▶ **What this task involves**: A verbatim reproduction of the lines below, from the line containing "grey bell: 0 -> 5" through the line containing "white robot: 5 -> 4", both ends included, is the whole required output.

Start of Block

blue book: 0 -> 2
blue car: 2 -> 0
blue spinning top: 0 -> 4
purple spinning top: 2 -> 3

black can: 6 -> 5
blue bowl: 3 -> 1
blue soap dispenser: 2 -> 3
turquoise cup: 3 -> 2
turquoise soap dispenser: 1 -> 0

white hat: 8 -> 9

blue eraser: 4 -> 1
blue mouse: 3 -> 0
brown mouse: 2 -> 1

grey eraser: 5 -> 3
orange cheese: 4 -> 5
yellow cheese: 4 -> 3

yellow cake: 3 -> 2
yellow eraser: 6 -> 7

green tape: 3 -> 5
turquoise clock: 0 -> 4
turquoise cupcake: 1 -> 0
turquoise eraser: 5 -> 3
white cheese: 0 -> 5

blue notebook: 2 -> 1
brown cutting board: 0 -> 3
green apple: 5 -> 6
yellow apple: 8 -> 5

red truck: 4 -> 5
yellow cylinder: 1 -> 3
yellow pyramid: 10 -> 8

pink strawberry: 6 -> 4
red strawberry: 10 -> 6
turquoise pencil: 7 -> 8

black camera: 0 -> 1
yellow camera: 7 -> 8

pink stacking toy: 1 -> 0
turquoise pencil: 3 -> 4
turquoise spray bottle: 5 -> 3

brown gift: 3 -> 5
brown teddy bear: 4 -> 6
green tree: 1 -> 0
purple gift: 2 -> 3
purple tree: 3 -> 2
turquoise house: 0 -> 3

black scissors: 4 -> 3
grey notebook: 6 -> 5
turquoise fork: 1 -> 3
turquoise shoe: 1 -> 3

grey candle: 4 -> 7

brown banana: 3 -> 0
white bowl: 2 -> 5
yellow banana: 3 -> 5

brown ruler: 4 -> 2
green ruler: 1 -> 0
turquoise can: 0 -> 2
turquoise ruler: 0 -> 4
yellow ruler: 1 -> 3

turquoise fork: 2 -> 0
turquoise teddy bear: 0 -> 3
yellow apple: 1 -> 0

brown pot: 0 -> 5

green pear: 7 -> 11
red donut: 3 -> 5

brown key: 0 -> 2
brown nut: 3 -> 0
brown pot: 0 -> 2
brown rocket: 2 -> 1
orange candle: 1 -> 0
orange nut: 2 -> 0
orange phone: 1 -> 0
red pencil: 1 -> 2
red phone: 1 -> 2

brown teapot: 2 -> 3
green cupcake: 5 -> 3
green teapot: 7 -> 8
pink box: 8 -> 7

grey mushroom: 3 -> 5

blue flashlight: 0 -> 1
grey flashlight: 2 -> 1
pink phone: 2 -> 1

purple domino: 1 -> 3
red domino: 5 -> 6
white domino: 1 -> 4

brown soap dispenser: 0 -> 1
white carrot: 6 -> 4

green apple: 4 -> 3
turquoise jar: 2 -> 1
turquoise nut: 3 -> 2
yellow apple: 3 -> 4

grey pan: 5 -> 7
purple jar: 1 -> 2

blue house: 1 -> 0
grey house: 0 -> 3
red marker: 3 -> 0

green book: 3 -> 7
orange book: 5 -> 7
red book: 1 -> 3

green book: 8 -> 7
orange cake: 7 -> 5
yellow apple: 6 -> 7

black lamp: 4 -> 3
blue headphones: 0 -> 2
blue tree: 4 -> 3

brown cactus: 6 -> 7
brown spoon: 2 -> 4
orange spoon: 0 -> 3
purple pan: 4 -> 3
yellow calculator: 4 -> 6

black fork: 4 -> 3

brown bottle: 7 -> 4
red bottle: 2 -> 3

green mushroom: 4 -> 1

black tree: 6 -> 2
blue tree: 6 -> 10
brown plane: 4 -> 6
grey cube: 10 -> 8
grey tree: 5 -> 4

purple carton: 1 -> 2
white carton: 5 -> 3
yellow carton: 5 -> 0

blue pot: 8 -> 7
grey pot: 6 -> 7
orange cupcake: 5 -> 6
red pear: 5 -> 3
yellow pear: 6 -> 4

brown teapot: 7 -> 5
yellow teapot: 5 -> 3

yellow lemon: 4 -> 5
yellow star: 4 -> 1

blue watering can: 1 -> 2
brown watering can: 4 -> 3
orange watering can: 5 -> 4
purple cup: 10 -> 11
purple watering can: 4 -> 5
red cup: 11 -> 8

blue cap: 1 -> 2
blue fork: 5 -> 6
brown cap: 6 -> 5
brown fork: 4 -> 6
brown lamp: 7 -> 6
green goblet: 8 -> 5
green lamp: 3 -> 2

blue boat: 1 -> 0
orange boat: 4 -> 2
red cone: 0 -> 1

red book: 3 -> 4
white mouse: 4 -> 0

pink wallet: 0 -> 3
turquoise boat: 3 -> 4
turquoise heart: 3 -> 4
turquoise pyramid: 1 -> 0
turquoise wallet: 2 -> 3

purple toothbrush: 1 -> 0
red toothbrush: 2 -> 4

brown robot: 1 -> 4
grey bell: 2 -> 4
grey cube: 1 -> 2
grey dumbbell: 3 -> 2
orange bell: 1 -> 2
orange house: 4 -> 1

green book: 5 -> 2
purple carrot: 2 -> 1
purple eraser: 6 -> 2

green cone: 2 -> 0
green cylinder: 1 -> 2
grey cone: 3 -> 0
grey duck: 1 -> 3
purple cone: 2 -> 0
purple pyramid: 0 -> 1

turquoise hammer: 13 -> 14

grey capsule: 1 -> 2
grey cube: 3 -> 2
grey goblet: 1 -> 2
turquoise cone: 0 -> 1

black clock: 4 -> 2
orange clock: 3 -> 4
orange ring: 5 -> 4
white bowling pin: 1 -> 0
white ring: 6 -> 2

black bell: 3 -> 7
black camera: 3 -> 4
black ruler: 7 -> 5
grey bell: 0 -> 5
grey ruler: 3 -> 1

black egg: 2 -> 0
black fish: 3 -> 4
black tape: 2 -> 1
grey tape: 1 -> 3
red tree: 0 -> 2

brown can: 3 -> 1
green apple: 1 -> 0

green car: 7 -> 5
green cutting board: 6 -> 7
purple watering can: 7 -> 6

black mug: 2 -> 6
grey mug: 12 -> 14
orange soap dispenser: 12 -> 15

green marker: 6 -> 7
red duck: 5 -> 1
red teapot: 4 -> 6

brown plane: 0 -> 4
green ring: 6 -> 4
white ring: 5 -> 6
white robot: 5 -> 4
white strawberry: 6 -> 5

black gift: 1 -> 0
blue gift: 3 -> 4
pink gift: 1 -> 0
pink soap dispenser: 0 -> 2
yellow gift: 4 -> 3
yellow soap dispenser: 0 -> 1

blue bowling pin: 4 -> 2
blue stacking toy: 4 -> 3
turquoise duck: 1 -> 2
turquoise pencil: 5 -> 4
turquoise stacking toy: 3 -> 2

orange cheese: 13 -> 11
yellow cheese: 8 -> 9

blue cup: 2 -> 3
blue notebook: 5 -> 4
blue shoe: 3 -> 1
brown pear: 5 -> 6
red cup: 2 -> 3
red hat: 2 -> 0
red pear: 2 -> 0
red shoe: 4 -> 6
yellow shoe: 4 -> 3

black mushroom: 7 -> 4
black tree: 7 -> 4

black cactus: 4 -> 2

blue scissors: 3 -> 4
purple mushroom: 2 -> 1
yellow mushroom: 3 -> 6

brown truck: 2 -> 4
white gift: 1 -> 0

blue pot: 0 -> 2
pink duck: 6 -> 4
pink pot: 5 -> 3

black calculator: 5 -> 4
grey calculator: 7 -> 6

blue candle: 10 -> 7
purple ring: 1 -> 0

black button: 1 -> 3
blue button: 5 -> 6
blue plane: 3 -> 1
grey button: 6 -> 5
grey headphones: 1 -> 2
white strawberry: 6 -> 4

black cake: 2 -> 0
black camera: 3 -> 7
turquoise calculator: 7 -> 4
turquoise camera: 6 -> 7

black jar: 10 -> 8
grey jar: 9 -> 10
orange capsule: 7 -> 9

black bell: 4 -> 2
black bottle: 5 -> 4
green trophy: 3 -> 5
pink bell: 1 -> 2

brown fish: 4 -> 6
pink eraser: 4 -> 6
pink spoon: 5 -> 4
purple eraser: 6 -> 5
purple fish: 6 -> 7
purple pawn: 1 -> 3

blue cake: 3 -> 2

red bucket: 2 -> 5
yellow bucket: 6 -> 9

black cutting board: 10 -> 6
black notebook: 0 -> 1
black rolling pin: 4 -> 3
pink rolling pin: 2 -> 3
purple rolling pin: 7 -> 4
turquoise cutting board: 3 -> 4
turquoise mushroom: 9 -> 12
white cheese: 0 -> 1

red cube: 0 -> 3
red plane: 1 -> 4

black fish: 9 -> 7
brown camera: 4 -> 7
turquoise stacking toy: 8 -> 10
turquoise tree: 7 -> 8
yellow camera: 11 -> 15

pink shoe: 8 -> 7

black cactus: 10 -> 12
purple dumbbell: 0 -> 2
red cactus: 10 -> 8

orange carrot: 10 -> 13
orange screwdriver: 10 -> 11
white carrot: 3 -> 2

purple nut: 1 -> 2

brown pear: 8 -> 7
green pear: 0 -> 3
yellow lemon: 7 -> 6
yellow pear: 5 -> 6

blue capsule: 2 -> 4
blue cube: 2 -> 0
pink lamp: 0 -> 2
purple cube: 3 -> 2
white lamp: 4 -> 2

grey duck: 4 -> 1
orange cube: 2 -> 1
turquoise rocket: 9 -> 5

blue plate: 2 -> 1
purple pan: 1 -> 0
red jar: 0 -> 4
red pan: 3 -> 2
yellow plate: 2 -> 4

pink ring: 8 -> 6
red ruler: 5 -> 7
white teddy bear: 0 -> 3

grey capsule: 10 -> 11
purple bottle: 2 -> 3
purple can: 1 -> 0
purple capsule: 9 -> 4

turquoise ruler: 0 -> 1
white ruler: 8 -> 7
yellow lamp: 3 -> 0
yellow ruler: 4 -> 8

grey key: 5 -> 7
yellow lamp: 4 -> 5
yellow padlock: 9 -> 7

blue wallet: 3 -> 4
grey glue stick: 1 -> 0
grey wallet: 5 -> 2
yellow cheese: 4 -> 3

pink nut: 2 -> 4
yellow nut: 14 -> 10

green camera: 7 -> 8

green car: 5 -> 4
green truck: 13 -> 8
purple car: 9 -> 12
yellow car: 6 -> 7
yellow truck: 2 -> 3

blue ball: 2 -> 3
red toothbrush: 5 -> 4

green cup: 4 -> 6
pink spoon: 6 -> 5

End of Block

▶ **Written answer**:
grey bell: 0 -> 5
grey ruler: 3 -> 1

black egg: 2 -> 0
black fish: 3 -> 4
black tape: 2 -> 1
grey tape: 1 -> 3
red tree: 0 -> 2

brown can: 3 -> 1
green apple: 1 -> 0

green car: 7 -> 5
green cutting board: 6 -> 7
purple watering can: 7 -> 6

black mug: 2 -> 6
grey mug: 12 -> 14
orange soap dispenser: 12 -> 15

green marker: 6 -> 7
red duck: 5 -> 1
red teapot: 4 -> 6

brown plane: 0 -> 4
green ring: 6 -> 4
white ring: 5 -> 6
white robot: 5 -> 4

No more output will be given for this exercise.